• [What the task requires]
Locate every line that holds the string "epithelium" and copy it.

[Saved data entries]
— start —

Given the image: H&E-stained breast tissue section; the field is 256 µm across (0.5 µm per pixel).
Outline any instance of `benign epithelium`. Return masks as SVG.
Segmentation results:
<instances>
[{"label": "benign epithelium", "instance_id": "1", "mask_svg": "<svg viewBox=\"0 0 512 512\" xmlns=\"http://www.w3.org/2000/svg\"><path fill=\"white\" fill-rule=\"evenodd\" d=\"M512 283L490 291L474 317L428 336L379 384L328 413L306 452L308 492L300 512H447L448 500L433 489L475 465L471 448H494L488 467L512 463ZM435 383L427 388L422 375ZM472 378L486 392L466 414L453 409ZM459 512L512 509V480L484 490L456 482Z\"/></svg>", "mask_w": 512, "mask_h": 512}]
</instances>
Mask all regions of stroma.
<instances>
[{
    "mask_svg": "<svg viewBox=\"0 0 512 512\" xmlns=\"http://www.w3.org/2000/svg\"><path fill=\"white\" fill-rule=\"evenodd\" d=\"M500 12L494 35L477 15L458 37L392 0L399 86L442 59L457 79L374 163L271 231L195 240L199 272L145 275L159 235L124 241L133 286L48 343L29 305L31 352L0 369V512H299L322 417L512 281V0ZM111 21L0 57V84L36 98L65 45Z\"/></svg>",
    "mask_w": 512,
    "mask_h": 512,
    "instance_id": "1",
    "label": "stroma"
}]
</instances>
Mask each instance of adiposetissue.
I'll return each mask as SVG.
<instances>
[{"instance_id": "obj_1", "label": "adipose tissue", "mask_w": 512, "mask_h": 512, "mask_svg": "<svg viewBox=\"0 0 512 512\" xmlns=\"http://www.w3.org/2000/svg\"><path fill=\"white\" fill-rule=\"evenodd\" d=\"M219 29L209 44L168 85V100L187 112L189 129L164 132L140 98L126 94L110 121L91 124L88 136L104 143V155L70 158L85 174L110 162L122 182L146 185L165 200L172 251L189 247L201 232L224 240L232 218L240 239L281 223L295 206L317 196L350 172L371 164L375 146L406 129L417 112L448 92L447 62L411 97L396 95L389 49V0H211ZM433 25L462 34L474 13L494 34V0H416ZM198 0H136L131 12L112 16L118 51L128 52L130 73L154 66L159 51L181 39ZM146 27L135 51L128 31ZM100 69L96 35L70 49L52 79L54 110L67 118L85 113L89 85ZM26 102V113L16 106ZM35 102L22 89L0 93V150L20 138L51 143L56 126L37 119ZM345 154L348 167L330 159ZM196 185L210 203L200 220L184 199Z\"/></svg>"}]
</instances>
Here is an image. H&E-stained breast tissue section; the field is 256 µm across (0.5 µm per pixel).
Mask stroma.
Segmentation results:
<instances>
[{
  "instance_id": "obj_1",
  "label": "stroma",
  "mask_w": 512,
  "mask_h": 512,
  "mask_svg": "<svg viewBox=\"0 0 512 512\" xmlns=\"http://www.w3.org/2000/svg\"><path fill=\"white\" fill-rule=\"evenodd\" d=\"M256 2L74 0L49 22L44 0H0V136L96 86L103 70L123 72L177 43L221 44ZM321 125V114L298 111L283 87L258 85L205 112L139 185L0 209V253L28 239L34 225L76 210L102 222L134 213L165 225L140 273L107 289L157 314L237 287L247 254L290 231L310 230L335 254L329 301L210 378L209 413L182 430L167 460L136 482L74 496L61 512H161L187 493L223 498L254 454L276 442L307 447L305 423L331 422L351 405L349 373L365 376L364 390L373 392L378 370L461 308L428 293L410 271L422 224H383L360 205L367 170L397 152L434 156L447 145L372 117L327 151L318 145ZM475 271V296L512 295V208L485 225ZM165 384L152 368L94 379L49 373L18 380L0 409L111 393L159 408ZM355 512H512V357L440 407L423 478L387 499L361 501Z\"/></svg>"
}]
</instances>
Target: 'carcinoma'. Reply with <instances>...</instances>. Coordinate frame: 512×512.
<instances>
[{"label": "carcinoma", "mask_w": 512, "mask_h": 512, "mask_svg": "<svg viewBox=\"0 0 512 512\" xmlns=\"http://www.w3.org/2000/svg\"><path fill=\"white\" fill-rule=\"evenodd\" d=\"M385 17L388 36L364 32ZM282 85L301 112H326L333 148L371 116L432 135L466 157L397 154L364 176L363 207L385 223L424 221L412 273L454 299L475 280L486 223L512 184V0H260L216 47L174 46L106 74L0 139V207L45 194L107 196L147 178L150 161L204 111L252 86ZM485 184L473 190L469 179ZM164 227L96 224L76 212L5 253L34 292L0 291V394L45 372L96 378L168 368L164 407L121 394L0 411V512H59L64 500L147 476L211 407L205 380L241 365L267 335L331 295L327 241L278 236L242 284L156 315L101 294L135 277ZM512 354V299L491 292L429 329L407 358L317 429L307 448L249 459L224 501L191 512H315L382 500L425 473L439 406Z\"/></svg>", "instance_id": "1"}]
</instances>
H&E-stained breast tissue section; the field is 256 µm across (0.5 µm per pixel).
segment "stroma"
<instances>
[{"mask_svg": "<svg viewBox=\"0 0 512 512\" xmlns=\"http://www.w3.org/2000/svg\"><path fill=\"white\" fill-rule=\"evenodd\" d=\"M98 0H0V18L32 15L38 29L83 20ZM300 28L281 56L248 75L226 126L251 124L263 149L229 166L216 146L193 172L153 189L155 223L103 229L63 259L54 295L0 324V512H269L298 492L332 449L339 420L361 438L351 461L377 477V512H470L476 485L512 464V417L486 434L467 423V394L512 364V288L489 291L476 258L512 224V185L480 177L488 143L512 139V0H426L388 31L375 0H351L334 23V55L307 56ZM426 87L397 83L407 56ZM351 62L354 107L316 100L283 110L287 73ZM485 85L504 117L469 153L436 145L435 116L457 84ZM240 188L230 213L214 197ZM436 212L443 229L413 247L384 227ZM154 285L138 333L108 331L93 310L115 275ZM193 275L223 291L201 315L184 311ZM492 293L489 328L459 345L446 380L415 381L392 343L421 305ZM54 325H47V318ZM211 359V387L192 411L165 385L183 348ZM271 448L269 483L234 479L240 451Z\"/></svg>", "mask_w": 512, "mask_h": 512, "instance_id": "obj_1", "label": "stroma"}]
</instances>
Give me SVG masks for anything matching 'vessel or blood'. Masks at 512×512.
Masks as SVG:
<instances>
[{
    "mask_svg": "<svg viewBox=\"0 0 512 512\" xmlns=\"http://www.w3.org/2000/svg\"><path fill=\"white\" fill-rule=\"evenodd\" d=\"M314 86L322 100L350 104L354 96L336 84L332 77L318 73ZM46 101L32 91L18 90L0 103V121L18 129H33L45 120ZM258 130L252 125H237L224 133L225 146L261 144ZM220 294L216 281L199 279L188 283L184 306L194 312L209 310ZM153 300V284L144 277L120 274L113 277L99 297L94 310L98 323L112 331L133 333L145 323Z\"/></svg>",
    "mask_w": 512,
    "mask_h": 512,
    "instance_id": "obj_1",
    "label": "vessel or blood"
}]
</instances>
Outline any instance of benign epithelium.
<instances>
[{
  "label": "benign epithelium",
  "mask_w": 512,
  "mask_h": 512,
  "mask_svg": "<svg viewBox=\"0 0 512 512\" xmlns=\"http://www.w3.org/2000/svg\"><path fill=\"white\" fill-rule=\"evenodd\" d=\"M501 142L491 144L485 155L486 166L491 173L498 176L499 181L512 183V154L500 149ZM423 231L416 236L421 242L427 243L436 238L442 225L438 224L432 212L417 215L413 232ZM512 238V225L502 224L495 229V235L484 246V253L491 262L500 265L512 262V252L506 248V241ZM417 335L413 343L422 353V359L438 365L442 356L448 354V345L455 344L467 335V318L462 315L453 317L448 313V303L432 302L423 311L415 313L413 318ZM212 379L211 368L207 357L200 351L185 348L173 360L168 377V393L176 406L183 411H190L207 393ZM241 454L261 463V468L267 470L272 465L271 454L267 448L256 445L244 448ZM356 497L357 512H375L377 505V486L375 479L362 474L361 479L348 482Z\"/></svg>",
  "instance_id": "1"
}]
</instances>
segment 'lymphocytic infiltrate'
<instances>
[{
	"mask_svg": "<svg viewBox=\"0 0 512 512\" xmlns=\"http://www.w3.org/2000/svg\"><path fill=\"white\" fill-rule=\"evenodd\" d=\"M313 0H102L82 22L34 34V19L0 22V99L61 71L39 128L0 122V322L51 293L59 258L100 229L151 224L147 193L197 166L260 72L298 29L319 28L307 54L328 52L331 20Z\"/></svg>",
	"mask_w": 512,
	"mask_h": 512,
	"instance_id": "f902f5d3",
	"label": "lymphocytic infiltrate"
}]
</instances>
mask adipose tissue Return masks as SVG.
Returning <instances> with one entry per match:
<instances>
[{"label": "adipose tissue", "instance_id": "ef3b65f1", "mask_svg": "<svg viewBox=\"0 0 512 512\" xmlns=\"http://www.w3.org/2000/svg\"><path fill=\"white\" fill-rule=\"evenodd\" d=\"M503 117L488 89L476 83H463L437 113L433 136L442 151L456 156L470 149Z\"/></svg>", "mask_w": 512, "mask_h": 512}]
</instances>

— end —

• [Response to the exercise]
Outline any instance of `benign epithelium`. Return masks as SVG.
[{"label": "benign epithelium", "instance_id": "1", "mask_svg": "<svg viewBox=\"0 0 512 512\" xmlns=\"http://www.w3.org/2000/svg\"><path fill=\"white\" fill-rule=\"evenodd\" d=\"M512 283L490 291L474 317L428 336L379 384L328 413L306 452L308 492L300 512H447L448 500L433 489L475 465L471 448H494L488 467L512 463ZM435 383L427 388L422 375ZM472 378L486 392L466 414L453 409ZM459 512L512 509V480L484 490L456 482Z\"/></svg>", "mask_w": 512, "mask_h": 512}]
Outline any instance of benign epithelium.
  "label": "benign epithelium",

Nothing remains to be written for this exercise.